- Task brief -
Could you find each line of the data below that contains the word "marker" and copy those lines?

- Task material -
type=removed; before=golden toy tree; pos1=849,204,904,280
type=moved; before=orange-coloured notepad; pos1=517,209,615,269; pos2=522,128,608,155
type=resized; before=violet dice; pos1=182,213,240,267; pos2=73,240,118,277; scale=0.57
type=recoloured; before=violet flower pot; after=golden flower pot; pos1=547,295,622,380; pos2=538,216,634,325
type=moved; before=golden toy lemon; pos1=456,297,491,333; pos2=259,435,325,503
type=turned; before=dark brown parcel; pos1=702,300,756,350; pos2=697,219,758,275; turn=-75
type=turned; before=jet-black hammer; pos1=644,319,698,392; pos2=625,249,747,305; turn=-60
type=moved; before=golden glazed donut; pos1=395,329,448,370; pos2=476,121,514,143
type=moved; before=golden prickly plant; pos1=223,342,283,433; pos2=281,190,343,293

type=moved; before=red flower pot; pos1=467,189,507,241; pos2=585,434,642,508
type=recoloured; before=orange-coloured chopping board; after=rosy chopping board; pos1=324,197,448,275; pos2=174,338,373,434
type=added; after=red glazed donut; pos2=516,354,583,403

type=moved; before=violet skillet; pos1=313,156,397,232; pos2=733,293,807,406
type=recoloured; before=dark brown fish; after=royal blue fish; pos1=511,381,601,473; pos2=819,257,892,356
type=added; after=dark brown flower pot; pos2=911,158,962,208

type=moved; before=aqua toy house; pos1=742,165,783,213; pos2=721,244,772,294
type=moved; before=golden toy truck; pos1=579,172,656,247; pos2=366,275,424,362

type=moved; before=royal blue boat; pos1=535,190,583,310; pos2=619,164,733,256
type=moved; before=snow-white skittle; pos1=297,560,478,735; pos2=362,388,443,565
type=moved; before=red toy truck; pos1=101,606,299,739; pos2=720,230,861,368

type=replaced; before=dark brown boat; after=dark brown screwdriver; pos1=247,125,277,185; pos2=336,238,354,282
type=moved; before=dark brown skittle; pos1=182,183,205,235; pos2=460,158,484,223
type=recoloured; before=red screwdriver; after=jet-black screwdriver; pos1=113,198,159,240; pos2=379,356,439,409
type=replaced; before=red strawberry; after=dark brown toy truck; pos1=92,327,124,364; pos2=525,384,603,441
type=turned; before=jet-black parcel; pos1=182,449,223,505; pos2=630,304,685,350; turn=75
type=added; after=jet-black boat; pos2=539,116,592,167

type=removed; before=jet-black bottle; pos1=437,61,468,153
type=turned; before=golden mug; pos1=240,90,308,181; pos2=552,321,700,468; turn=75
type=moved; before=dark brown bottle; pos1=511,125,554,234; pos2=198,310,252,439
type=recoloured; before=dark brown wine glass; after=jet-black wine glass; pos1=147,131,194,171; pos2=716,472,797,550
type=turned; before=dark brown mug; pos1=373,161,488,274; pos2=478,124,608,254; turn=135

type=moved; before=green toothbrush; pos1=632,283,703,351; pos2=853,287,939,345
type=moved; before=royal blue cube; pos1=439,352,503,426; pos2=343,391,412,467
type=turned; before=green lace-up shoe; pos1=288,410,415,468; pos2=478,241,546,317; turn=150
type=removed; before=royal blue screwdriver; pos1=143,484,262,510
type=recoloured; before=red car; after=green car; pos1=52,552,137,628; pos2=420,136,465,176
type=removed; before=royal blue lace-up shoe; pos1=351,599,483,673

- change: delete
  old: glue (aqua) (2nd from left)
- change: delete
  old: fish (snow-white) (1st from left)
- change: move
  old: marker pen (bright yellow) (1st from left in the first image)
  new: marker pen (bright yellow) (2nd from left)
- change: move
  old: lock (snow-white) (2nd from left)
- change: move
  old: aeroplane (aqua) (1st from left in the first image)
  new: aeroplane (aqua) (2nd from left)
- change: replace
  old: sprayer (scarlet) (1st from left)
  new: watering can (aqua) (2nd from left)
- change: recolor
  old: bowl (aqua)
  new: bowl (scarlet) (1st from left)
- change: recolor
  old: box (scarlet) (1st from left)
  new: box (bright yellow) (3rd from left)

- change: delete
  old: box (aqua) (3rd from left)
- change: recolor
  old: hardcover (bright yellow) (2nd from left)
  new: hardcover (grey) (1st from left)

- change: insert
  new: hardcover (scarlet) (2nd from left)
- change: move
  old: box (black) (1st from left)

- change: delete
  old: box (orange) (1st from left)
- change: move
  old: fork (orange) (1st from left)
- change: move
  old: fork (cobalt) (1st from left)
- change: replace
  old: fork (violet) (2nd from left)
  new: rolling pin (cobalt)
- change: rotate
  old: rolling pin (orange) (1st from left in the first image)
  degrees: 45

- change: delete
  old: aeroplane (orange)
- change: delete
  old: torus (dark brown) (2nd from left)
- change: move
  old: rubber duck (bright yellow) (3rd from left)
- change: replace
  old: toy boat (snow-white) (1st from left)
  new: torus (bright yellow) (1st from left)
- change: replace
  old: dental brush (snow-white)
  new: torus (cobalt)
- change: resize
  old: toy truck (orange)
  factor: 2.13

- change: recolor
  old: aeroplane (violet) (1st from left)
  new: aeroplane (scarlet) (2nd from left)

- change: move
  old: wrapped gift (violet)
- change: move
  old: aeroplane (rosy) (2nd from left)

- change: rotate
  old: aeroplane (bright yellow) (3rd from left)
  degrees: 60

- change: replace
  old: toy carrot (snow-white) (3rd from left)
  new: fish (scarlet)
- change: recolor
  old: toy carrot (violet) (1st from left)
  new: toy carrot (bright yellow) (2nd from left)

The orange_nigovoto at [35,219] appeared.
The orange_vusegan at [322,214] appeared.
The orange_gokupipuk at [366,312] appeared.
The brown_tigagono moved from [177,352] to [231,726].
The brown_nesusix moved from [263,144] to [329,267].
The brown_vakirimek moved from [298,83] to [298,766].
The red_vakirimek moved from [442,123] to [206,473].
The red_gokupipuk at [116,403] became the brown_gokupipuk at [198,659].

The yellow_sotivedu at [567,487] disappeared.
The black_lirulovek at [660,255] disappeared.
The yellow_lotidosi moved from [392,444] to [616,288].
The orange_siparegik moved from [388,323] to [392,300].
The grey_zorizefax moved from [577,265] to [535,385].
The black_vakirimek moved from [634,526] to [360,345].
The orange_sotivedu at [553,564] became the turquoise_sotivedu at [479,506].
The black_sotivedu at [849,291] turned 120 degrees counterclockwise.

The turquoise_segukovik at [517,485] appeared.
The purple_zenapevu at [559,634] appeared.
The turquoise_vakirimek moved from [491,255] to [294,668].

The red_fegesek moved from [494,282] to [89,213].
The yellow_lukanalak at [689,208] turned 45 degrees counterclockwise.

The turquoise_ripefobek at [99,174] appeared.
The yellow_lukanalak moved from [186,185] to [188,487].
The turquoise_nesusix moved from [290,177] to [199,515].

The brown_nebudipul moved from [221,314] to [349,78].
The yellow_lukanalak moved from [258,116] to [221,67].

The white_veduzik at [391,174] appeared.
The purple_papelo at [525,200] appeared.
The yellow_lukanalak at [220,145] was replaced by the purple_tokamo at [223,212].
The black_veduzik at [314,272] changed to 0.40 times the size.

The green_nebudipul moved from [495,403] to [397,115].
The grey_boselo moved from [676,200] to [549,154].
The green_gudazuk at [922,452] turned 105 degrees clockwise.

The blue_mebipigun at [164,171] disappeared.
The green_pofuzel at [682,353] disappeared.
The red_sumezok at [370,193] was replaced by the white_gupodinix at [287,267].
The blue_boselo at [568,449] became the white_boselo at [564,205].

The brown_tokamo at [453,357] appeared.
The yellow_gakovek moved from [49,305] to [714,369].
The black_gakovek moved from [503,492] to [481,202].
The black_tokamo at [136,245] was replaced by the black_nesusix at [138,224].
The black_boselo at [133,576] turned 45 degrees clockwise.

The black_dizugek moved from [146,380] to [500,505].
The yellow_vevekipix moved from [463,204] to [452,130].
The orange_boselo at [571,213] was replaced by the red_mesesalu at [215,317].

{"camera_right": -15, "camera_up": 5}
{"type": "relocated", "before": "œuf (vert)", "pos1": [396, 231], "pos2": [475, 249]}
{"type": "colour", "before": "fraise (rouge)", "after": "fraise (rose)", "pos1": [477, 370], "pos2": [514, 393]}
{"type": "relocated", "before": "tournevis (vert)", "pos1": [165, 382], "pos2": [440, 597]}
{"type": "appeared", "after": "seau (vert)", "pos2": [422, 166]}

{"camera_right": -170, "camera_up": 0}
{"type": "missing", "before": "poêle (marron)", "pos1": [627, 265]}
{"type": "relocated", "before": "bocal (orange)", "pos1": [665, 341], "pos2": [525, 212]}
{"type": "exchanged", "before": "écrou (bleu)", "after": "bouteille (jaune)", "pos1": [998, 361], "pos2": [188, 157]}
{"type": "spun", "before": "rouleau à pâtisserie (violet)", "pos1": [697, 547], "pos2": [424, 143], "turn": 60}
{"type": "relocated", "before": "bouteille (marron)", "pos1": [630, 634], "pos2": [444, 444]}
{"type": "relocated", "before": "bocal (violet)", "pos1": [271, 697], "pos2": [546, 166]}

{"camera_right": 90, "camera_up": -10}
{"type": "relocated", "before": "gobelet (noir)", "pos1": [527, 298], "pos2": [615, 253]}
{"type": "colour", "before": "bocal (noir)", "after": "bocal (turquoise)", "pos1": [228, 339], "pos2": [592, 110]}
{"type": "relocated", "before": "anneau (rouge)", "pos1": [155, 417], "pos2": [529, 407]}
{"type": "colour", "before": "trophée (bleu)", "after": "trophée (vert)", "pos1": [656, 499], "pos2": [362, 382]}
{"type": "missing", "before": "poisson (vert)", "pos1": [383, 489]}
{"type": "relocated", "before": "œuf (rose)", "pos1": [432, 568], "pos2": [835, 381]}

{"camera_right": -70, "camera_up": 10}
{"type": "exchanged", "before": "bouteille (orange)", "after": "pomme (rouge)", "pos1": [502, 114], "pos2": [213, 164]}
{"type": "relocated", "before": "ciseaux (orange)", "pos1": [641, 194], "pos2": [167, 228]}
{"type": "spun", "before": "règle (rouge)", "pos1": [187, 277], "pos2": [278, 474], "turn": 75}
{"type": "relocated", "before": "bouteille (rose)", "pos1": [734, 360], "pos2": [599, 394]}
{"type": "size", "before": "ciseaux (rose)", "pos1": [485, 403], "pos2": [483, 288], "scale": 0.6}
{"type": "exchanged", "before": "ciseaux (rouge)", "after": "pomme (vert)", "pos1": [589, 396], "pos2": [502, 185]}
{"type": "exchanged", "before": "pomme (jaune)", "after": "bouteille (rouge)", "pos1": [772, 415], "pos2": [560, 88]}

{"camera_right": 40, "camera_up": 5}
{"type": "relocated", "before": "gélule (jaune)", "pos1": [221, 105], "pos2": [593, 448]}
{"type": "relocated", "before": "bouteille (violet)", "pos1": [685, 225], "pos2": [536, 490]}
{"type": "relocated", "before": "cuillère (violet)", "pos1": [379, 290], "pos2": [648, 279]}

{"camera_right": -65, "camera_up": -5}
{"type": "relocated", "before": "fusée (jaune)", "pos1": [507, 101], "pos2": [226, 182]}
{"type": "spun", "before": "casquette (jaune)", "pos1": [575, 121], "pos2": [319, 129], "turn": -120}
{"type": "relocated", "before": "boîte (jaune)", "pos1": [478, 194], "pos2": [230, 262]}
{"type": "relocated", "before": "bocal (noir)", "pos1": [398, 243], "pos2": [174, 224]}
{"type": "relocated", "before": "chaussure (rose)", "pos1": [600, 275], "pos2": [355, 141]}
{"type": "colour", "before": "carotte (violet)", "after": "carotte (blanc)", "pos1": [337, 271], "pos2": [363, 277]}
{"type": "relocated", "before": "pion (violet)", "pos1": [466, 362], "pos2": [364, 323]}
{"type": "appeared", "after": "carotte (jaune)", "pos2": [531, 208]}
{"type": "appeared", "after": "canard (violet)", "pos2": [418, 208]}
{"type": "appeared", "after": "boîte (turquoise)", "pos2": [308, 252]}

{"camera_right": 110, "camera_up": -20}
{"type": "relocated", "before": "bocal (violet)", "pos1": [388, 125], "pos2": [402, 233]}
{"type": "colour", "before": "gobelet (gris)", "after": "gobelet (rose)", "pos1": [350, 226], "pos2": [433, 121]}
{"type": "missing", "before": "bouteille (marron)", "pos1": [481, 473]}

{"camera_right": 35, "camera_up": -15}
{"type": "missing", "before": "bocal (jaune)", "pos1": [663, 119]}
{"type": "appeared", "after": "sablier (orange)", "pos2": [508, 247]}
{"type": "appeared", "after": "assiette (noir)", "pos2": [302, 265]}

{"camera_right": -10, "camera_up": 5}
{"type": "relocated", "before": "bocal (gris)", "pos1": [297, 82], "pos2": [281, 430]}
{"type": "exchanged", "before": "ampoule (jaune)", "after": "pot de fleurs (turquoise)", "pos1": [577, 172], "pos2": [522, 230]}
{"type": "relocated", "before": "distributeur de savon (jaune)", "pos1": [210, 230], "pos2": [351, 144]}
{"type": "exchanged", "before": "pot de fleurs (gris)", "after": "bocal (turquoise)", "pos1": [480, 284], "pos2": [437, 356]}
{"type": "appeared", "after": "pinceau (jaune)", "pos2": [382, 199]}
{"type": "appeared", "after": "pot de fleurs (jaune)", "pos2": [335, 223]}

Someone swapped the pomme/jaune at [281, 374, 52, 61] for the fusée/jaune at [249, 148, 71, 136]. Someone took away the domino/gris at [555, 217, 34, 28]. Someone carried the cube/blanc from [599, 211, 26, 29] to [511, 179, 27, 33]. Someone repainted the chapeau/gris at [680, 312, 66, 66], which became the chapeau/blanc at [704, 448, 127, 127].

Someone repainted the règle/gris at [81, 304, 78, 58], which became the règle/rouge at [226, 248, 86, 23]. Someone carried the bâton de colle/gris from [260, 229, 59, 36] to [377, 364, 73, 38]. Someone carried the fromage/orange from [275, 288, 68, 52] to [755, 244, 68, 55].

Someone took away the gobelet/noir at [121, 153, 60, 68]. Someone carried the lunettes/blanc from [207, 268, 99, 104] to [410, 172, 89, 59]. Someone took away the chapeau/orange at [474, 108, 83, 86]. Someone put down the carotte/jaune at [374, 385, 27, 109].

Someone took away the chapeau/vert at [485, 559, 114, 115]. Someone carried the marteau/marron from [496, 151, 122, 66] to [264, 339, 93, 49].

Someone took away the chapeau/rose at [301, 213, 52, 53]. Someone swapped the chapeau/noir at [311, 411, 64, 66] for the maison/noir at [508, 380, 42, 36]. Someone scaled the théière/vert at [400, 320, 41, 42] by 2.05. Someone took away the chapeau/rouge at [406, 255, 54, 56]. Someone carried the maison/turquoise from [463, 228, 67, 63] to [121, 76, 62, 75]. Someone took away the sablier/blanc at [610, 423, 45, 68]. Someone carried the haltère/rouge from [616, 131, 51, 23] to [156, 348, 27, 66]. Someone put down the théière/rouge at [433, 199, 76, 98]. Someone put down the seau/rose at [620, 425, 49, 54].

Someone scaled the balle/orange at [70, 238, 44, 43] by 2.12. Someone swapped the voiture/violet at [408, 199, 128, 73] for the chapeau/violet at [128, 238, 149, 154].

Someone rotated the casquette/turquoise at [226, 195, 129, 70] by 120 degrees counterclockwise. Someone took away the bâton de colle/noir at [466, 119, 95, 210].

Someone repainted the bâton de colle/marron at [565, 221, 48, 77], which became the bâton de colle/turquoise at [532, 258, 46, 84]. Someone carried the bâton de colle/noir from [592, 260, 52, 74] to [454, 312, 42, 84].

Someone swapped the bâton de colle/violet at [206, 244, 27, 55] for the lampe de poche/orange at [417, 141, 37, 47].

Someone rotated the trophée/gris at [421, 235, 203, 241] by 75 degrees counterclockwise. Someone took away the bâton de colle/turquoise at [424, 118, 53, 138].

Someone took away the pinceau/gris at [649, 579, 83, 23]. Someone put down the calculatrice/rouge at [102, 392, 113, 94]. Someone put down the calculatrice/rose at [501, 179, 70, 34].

- Answer space -
  old: marker pen (bright yellow) (1st from left in the first image)
  new: marker pen (bright yellow) (2nd from left)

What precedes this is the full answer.